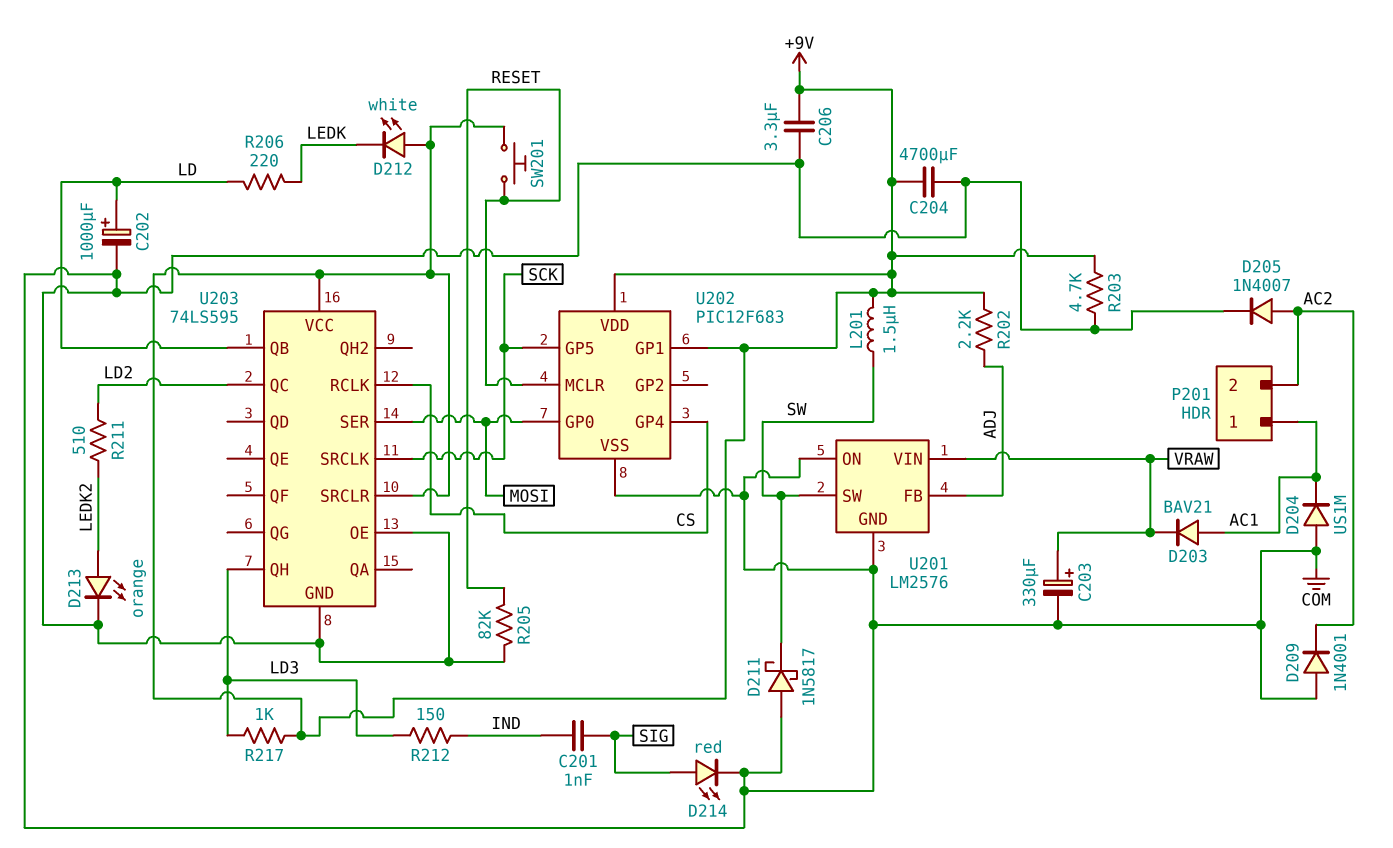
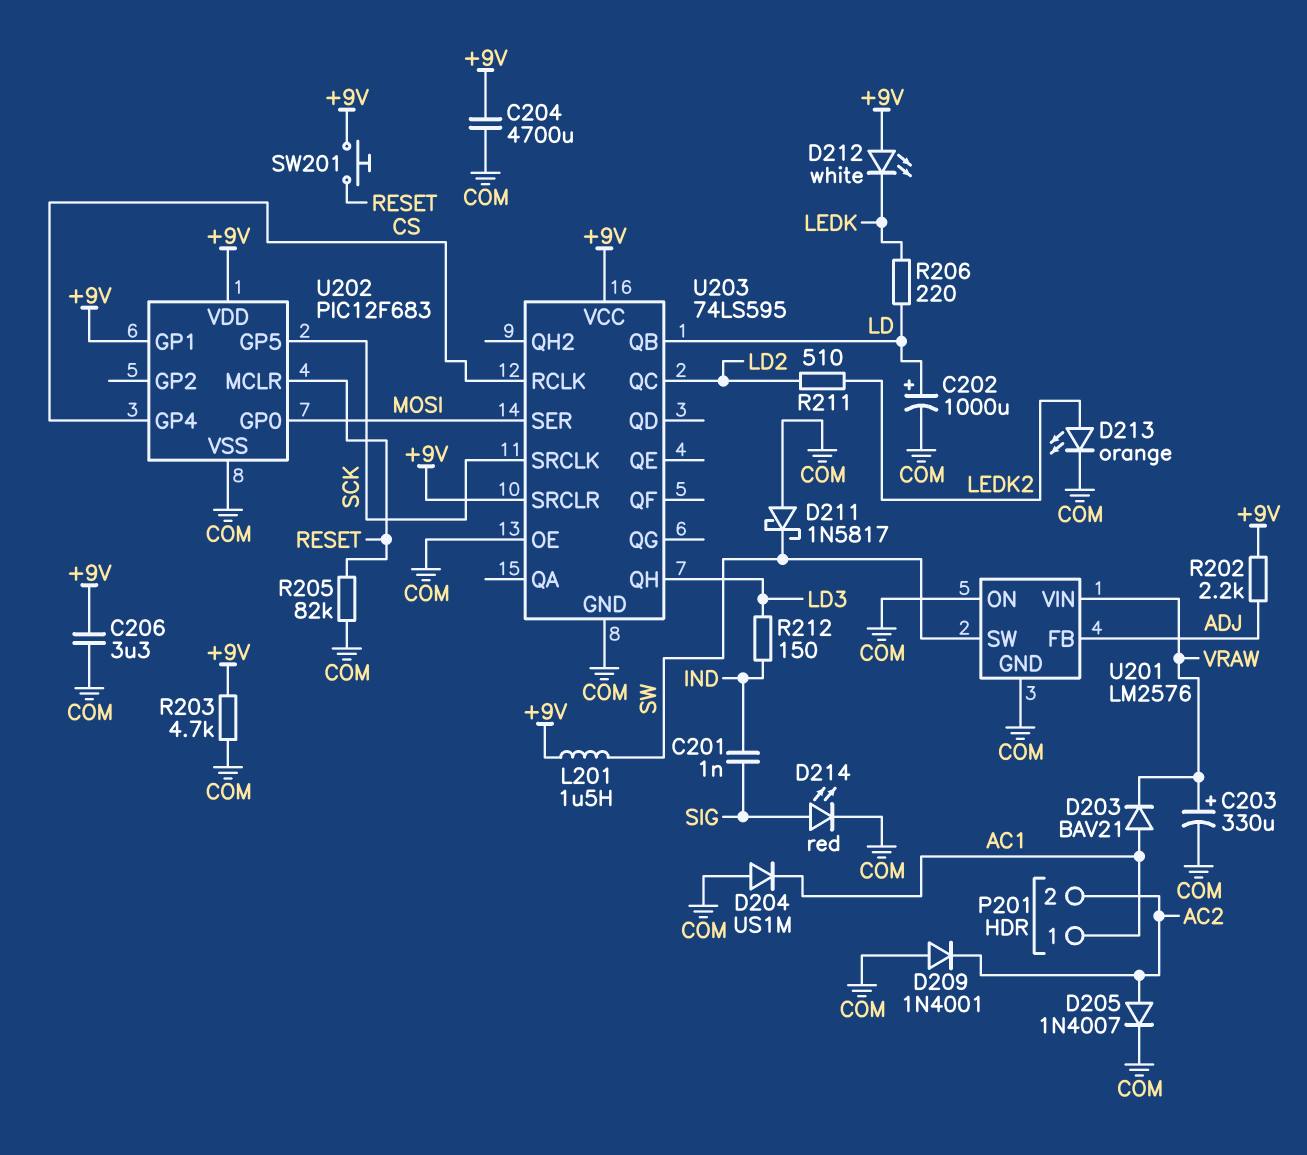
R217: 1k (+9V, LD3) -> none

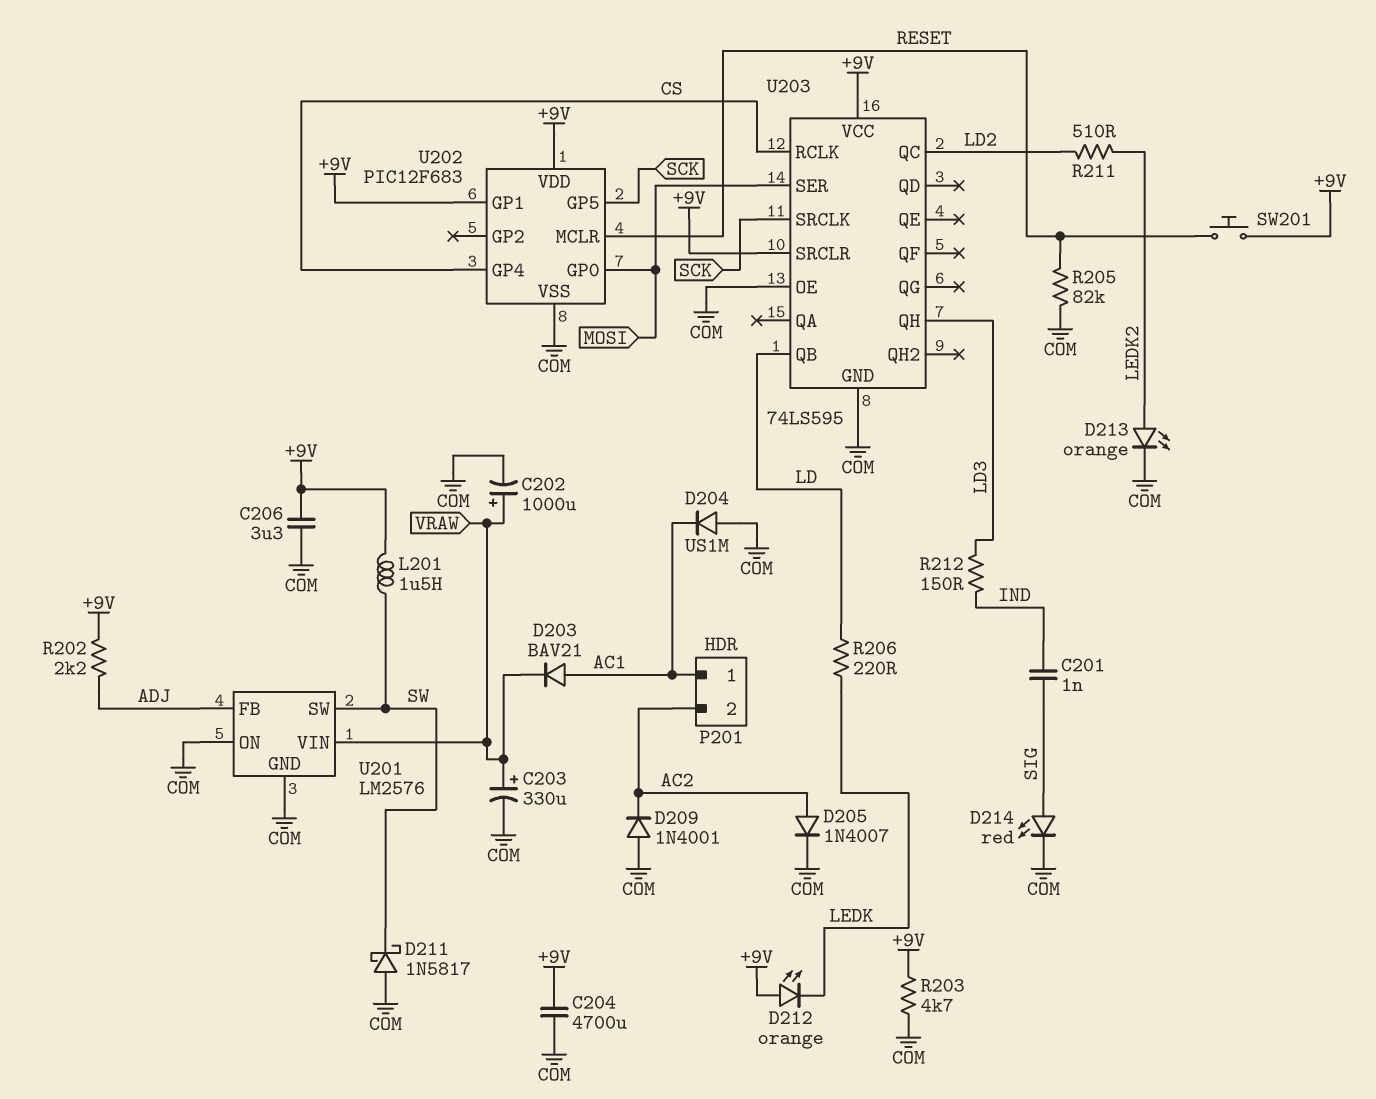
C202: 1000uF (plus LD, minus COM) -> 1000uF (plus VRAW, minus COM)
D212: LED white (A +9V, K LEDK) -> LED orange (A +9V, K LEDK)

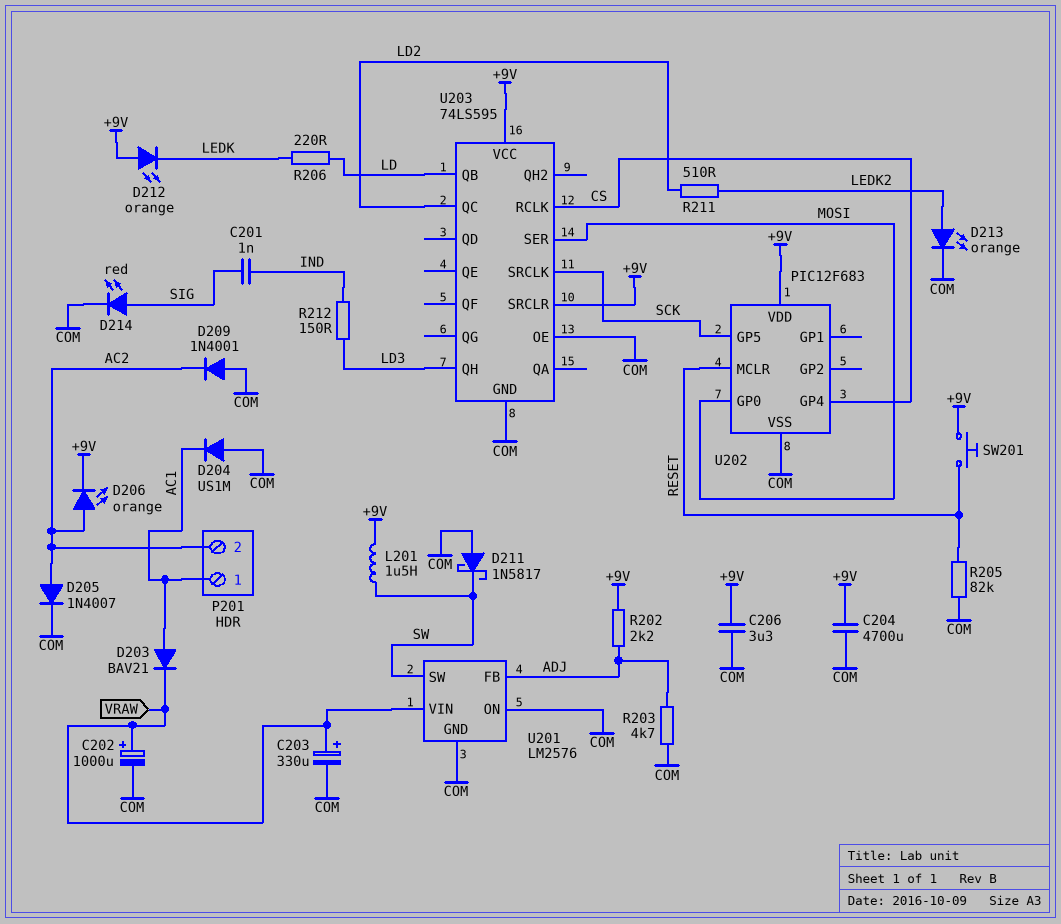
D206: none -> LED orange (A AC2, K +9V)
R203: 4.7k (+9V, COM) -> 4.7k (ADJ, COM)
U202 pin GP1: +9V -> none

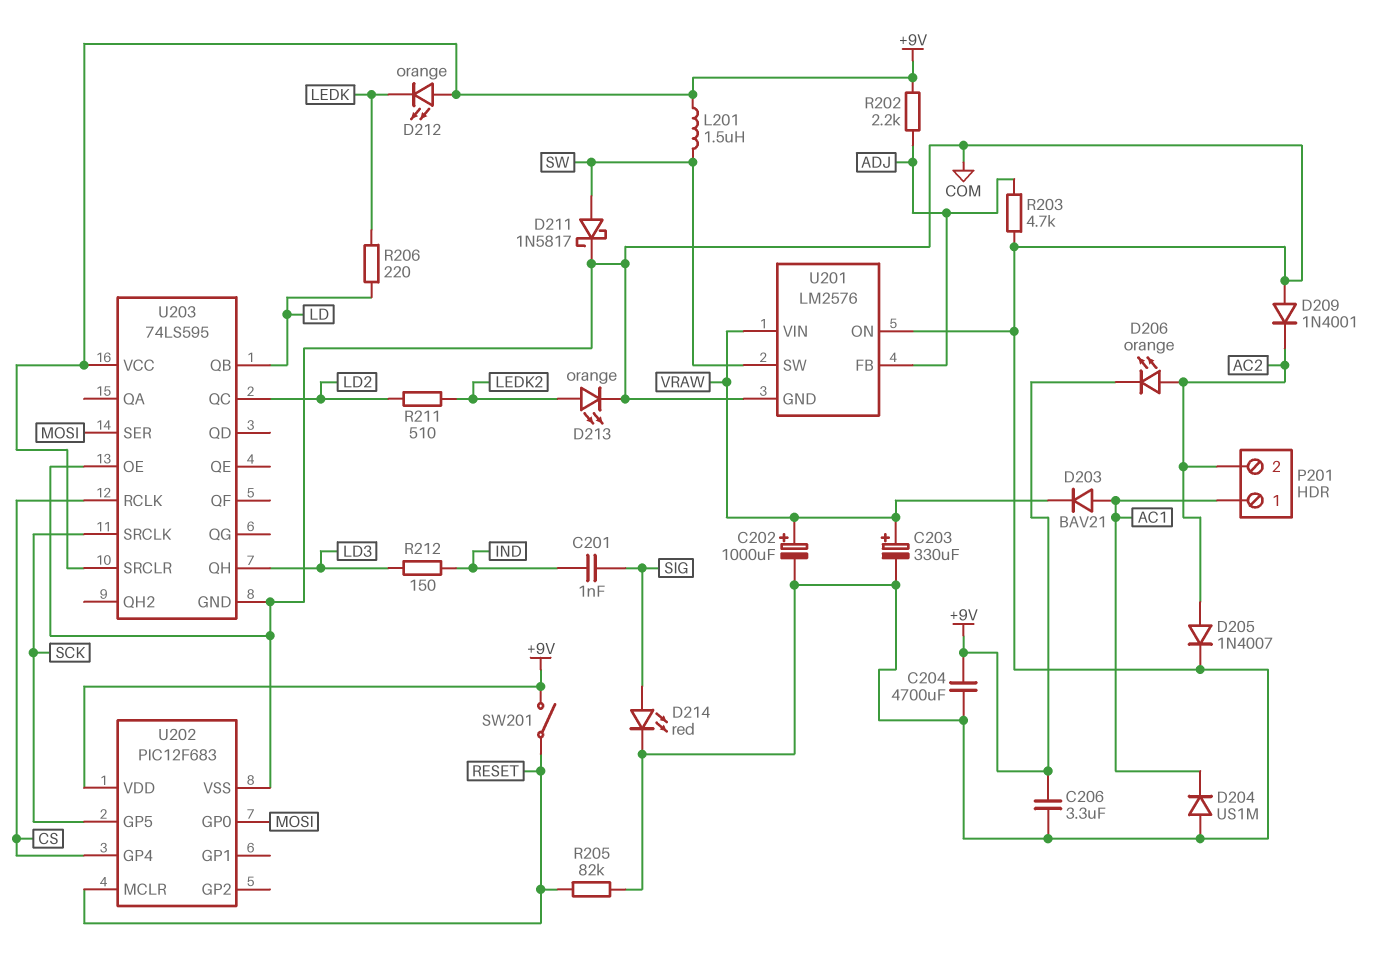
D211: schottky 1N5817 (A COM, K SW) -> schottky 1N5817 (A SW, K COM)
SW201: button (+9V, RESET) -> switch (+9V, RESET)

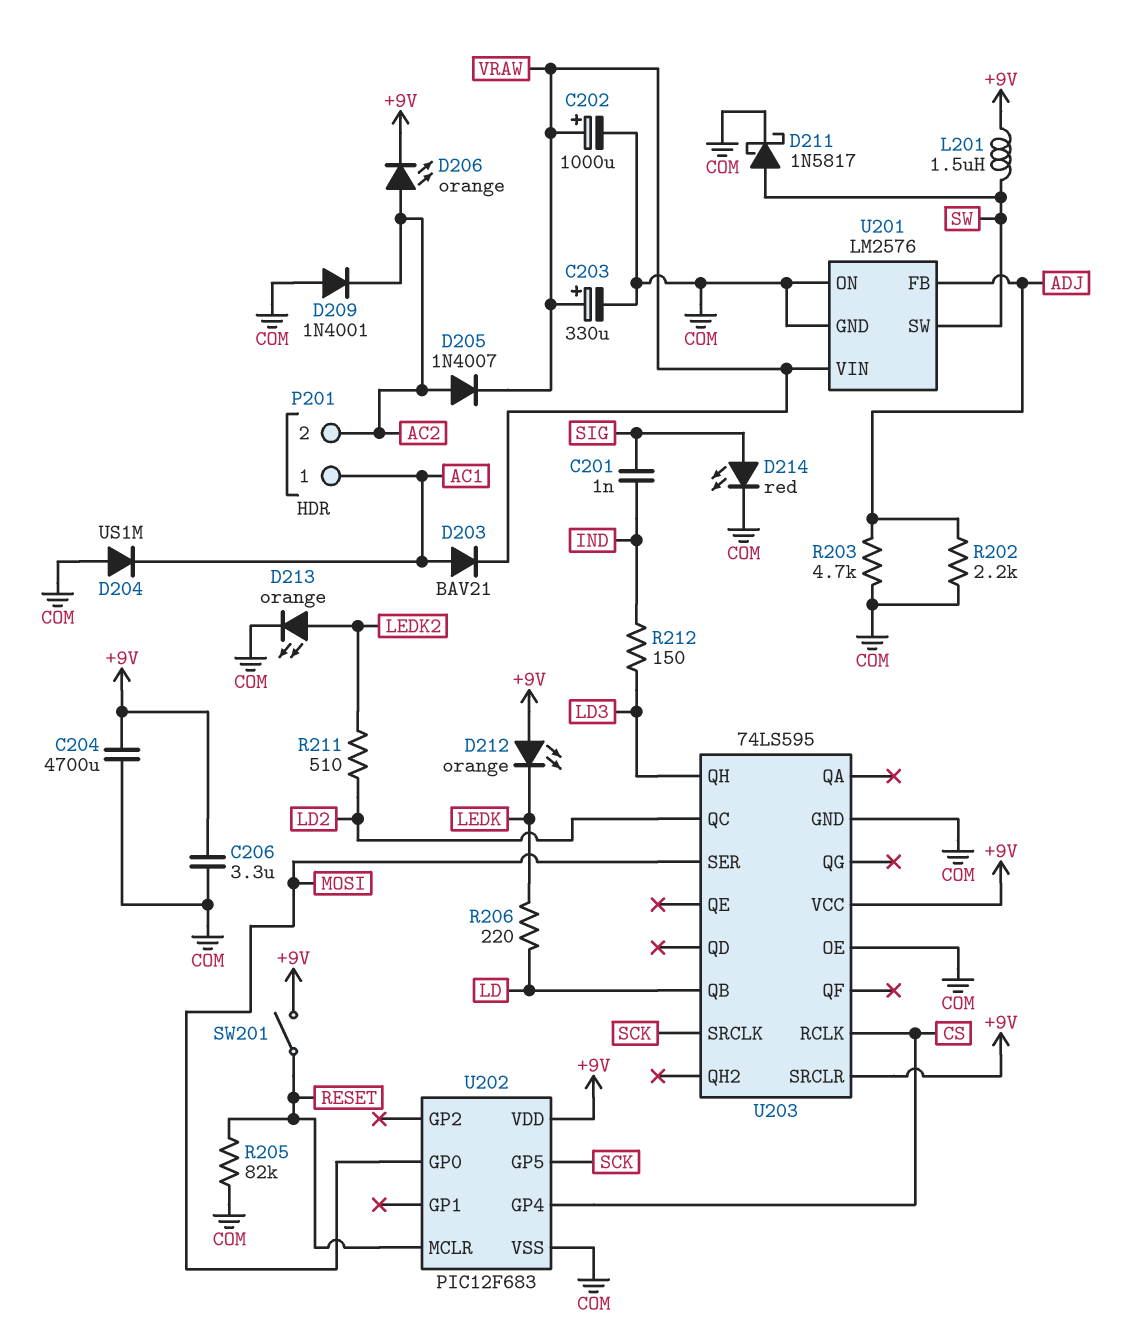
D205: diode 1N4007 (A AC2, K COM) -> diode 1N4007 (A AC2, K VRAW)
R202: 2.2k (+9V, ADJ) -> 2.2k (ADJ, COM)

-- -- --

> _Your task_: Reproduce the material word for word. Skip every picture it holds.

> _Solved exercise_:
R217: 1k (+9V, LD3) -> none

C202: 1000uF (plus LD, minus COM) -> 1000uF (plus VRAW, minus COM)
D212: LED white (A +9V, K LEDK) -> LED orange (A +9V, K LEDK)

D206: none -> LED orange (A AC2, K +9V)
R203: 4.7k (+9V, COM) -> 4.7k (ADJ, COM)
U202 pin GP1: +9V -> none

D211: schottky 1N5817 (A COM, K SW) -> schottky 1N5817 (A SW, K COM)
SW201: button (+9V, RESET) -> switch (+9V, RESET)

D205: diode 1N4007 (A AC2, K COM) -> diode 1N4007 (A AC2, K VRAW)
R202: 2.2k (+9V, ADJ) -> 2.2k (ADJ, COM)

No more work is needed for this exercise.